[Data excerpts]
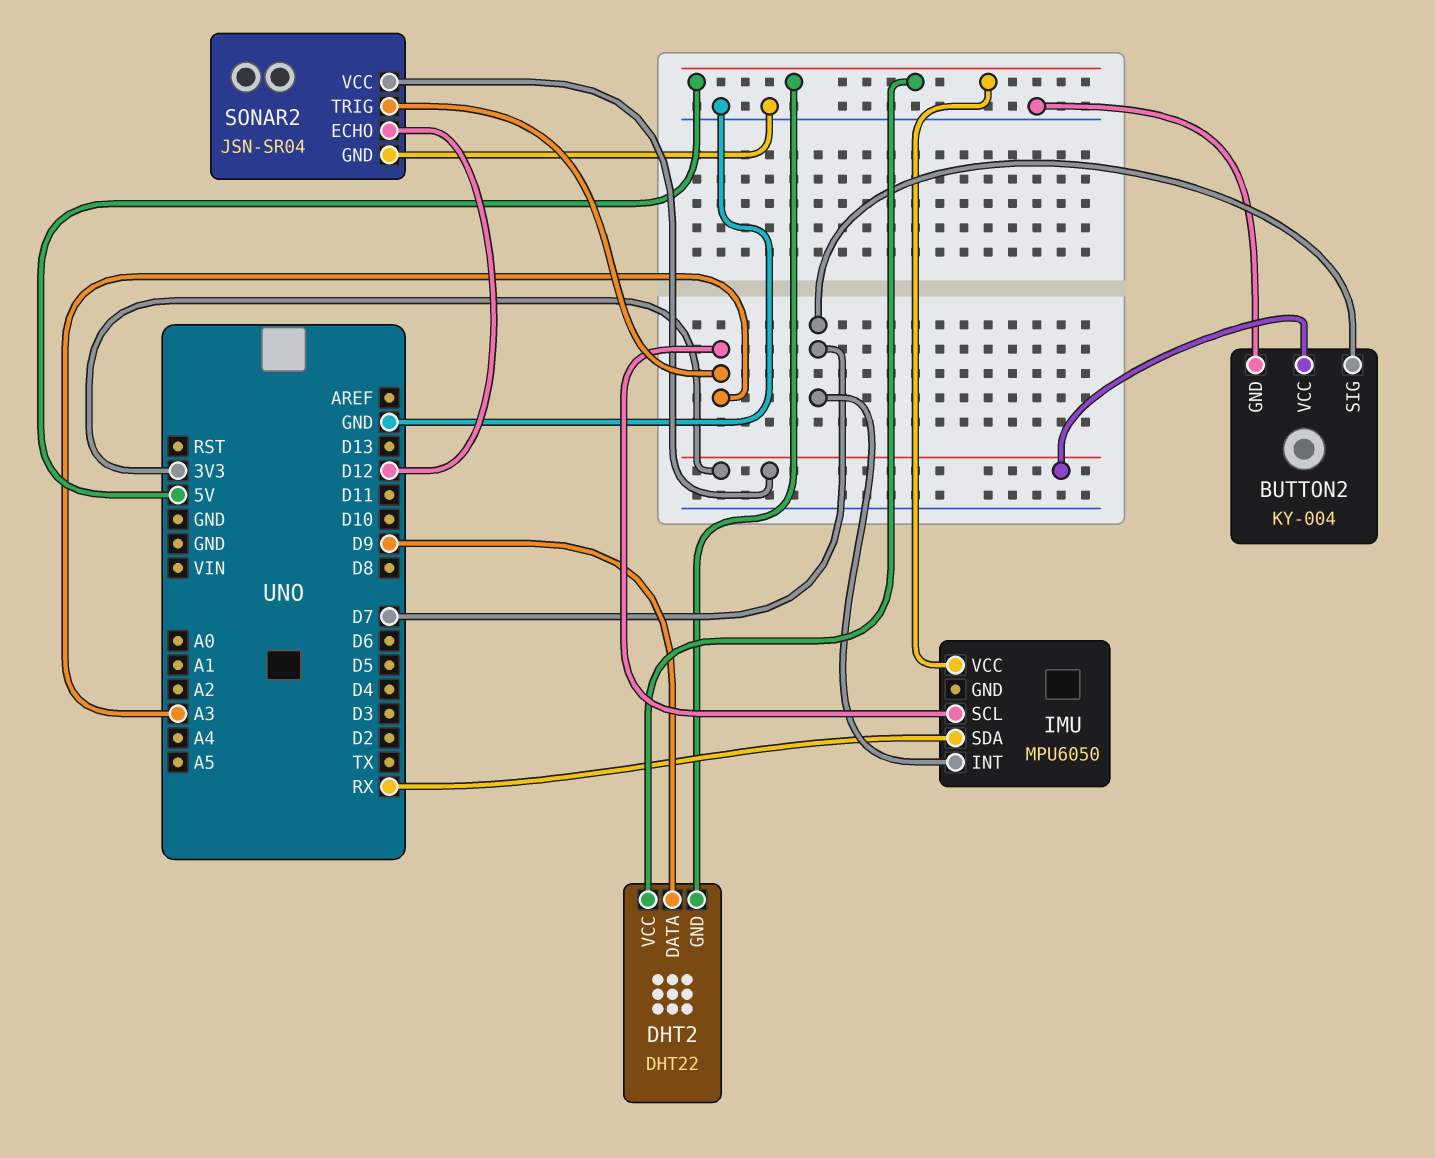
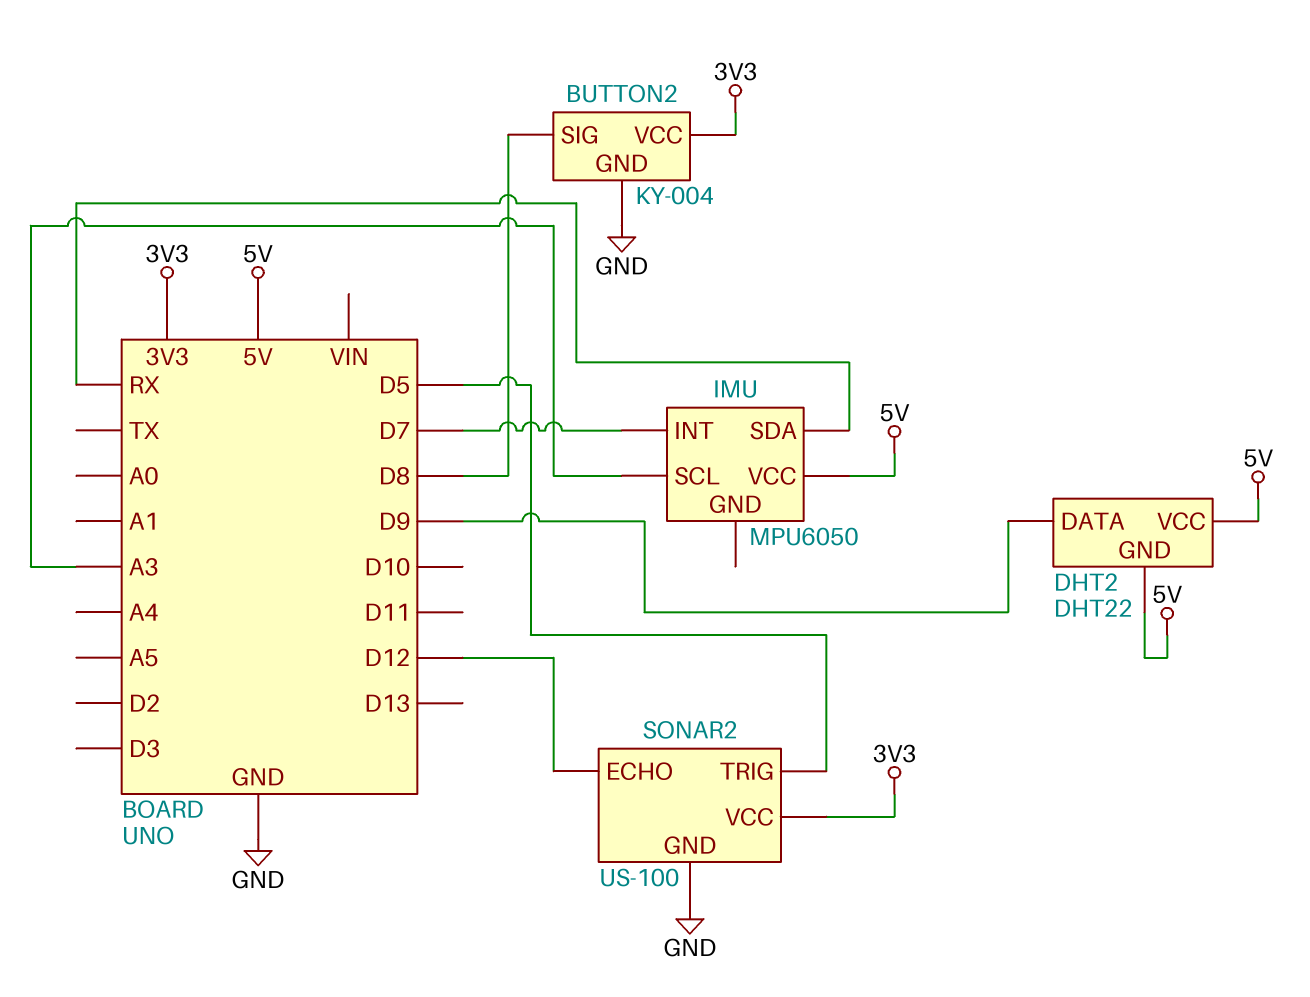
BUTTON2 pin SIG: D7 -> D8
SONAR2: JSN-SR04 -> US-100
SONAR2 pin TRIG: A3 -> D5

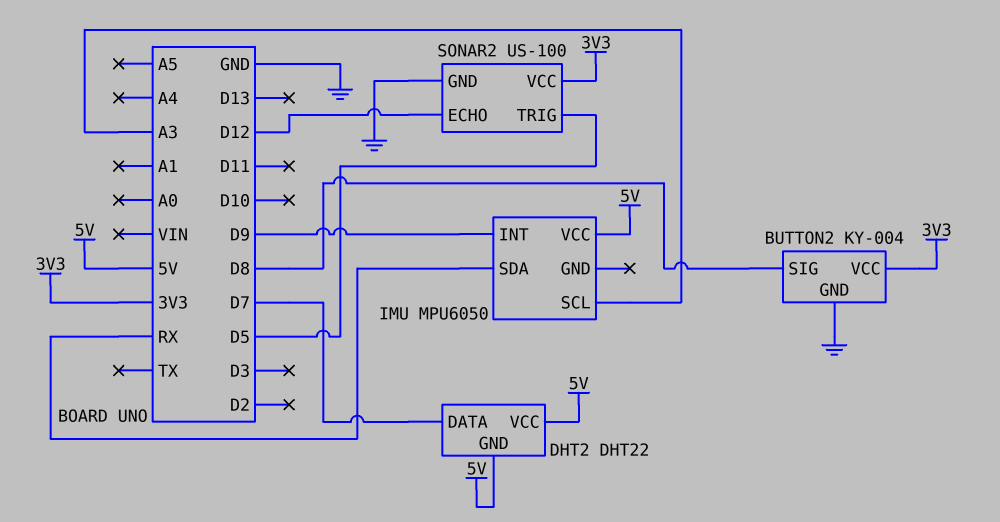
DHT2 pin DATA: D9 -> D7
IMU pin INT: D7 -> D9

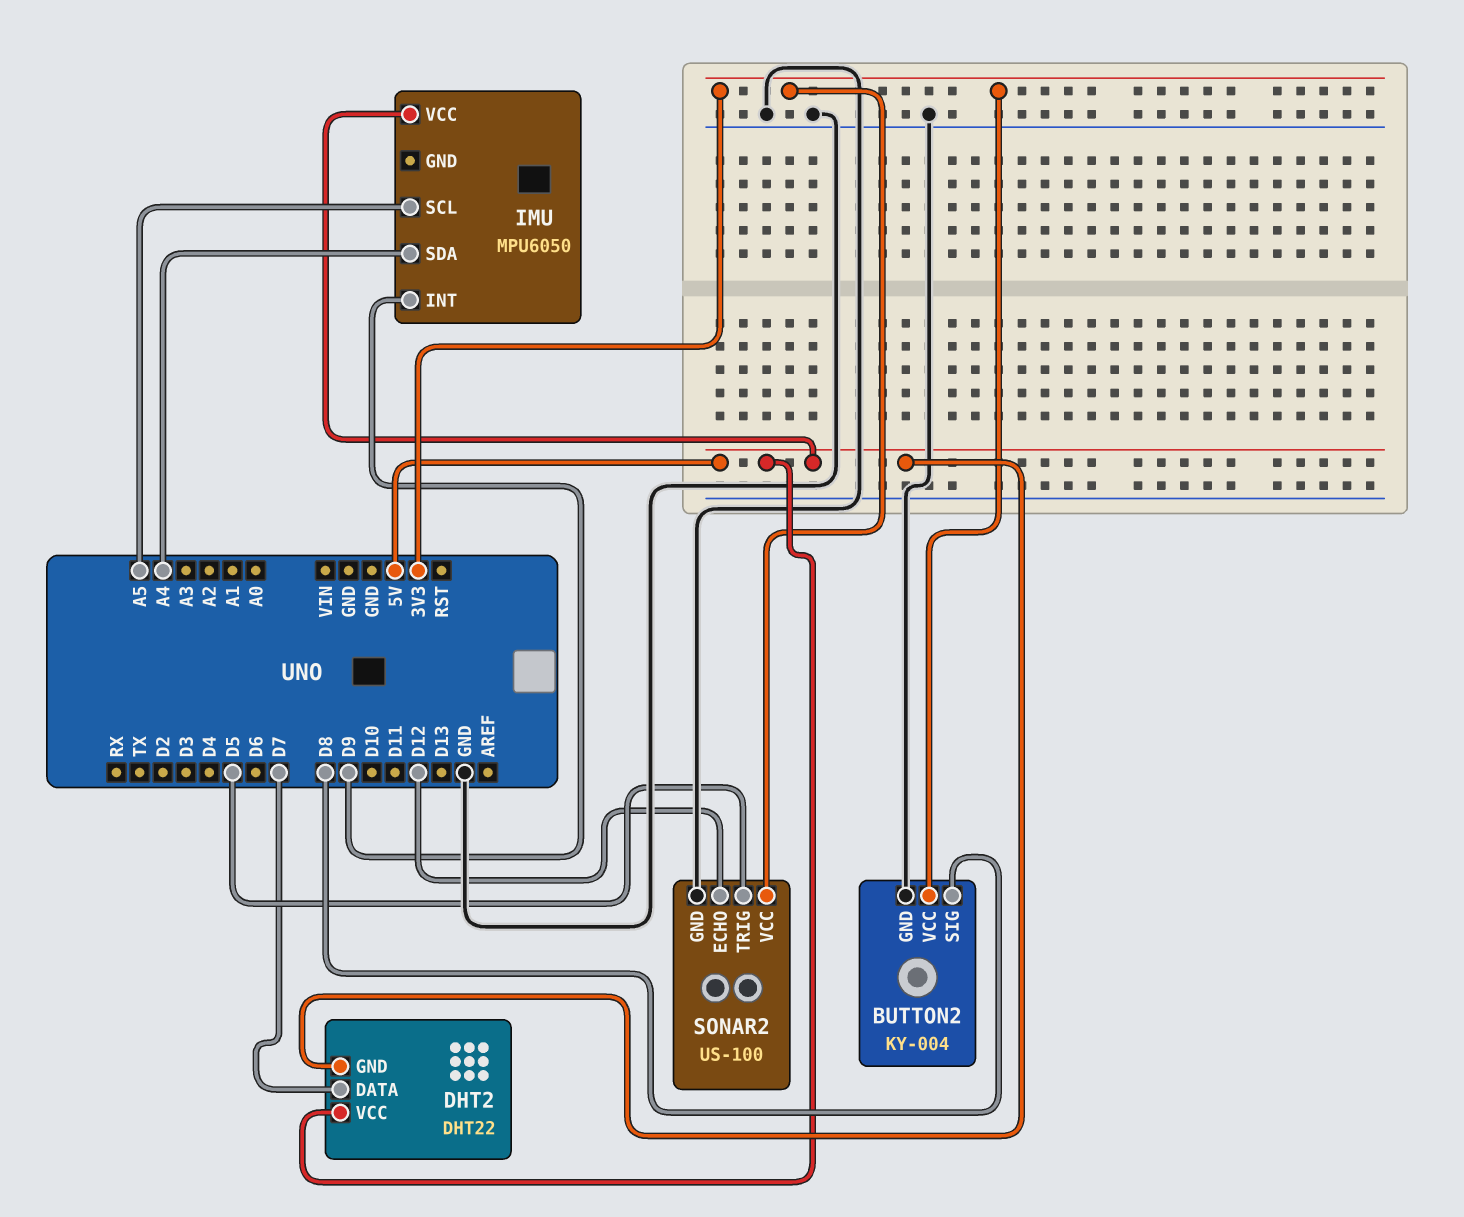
IMU pin SCL: A3 -> A5
IMU pin SDA: RX -> A4

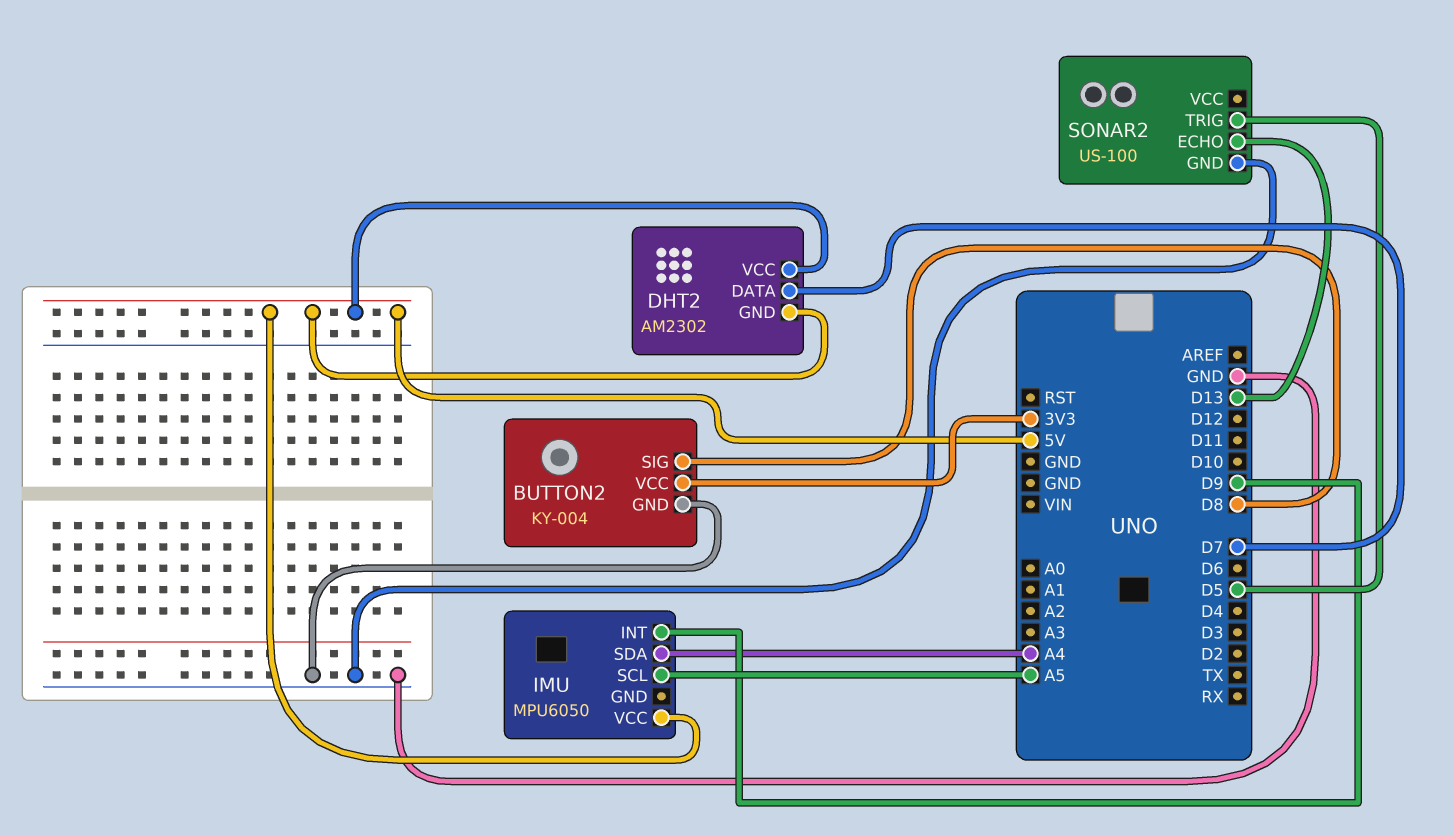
DHT2: DHT22 -> AM2302
SONAR2 pin ECHO: D12 -> D13
SONAR2 pin VCC: 3V3 -> none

* **YOUR ASSIGNMENT**
I need the lines from the one containing "SONAR2 pin TRIG: A3 -> D5" through the end of the records retyped exactly, with the pictures left out.

* **TASK ANSWER**
SONAR2 pin TRIG: A3 -> D5

DHT2 pin DATA: D9 -> D7
IMU pin INT: D7 -> D9

IMU pin SCL: A3 -> A5
IMU pin SDA: RX -> A4

DHT2: DHT22 -> AM2302
SONAR2 pin ECHO: D12 -> D13
SONAR2 pin VCC: 3V3 -> none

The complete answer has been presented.